* _Goal of the exercise_: When you set down the entries, keep every word exactly as it is but drop the pictures.

* _Dataset records_:
+--

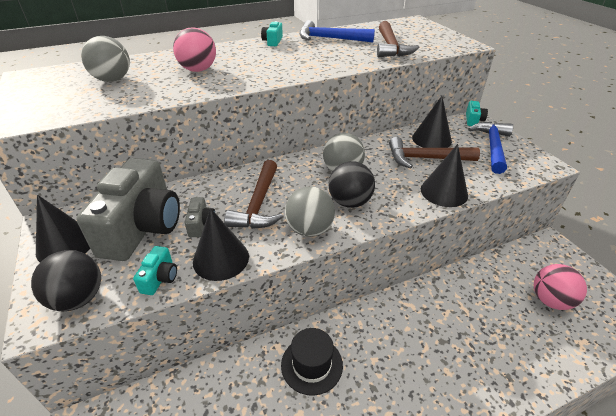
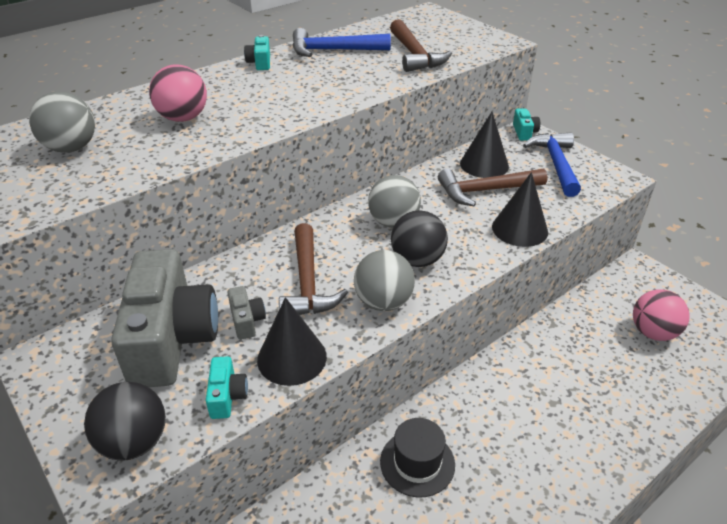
camera: 15 degrees left, 0 degrees up
(65, 245) = (78, 381): black cone -> none

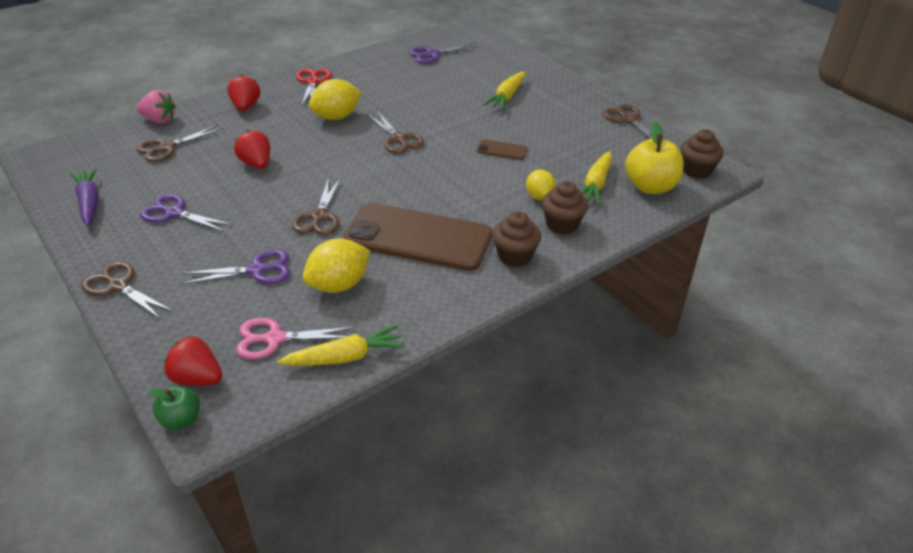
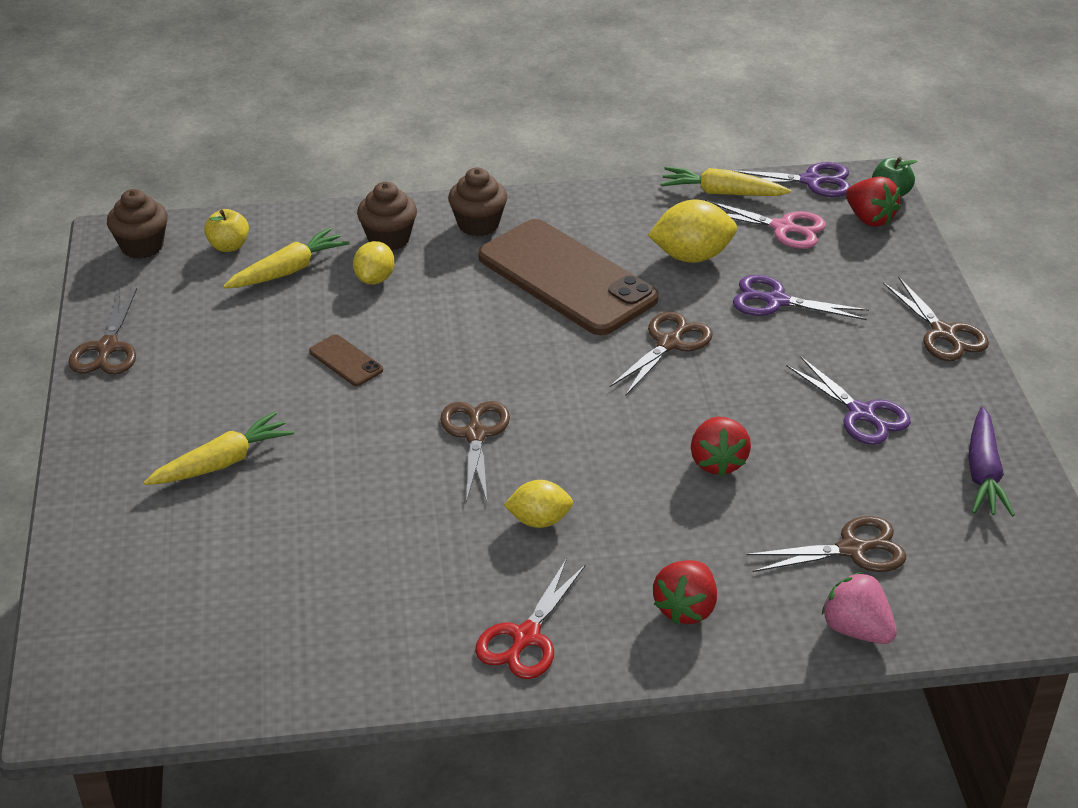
camera: 150 degrees left, 0 degrees up
(336, 117) = (539, 520): yellow lemon -> yellow lemon, size x0.64
(433, 54) = (231, 634): purple scissors -> purple scissors (811, 181)
(650, 187) = (229, 246): yellow apple -> yellow apple, size x0.56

+--

* _Answer to this problem_:
camera: 15 degrees left, 0 degrees up
(65, 245) = (78, 381): black cone -> none

camera: 150 degrees left, 0 degrees up
(336, 117) = (539, 520): yellow lemon -> yellow lemon, size x0.64
(433, 54) = (231, 634): purple scissors -> purple scissors (811, 181)
(650, 187) = (229, 246): yellow apple -> yellow apple, size x0.56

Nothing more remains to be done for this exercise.